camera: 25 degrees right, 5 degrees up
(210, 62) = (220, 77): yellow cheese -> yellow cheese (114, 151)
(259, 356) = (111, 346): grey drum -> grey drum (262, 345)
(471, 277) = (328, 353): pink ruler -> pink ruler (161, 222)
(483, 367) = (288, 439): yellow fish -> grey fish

________________________________________

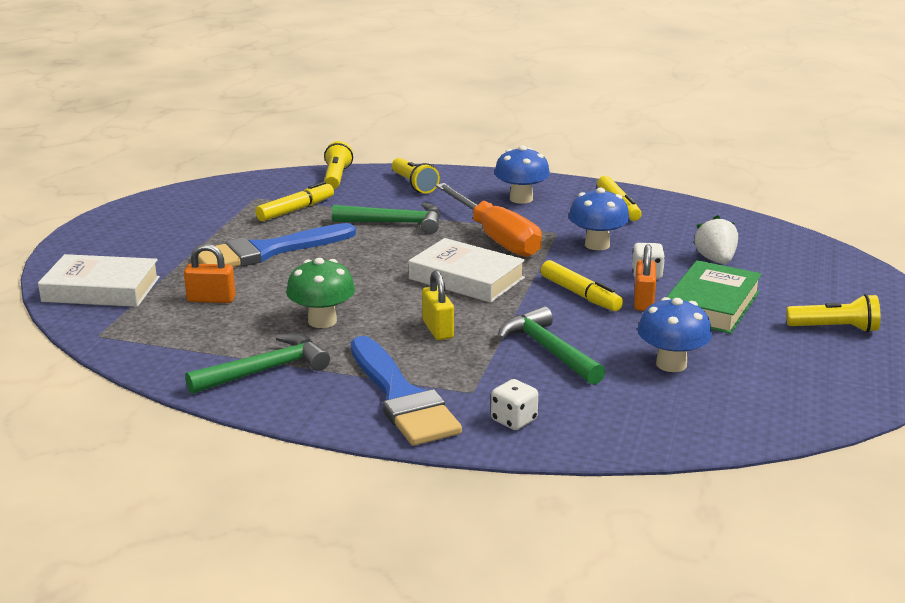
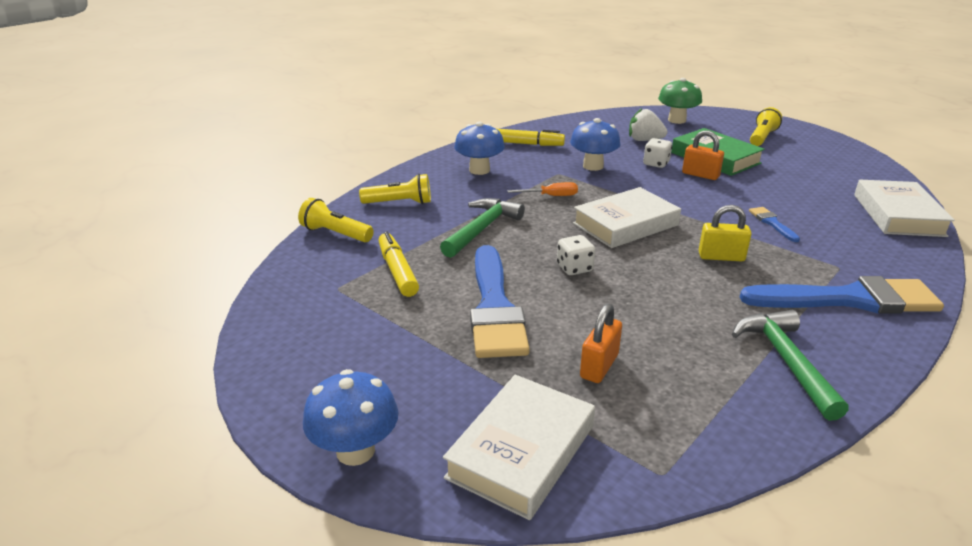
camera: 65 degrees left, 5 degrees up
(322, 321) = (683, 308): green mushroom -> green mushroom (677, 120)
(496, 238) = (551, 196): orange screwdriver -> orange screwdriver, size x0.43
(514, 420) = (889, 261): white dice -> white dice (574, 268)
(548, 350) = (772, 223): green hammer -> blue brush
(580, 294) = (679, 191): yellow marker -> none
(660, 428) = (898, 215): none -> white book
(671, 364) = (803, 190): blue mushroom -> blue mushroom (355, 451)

________________________________________

* TASK BRIEF *
Only one stretch of the records above is wanted: the lines between the one holding "(496, 238) = (551, 196): orange" and the one holding "(671, 364) = (803, 190): blue", inclusive, reproduced exactly.

* EXERCISE RESPONSE *
(496, 238) = (551, 196): orange screwdriver -> orange screwdriver, size x0.43
(514, 420) = (889, 261): white dice -> white dice (574, 268)
(548, 350) = (772, 223): green hammer -> blue brush
(580, 294) = (679, 191): yellow marker -> none
(660, 428) = (898, 215): none -> white book
(671, 364) = (803, 190): blue mushroom -> blue mushroom (355, 451)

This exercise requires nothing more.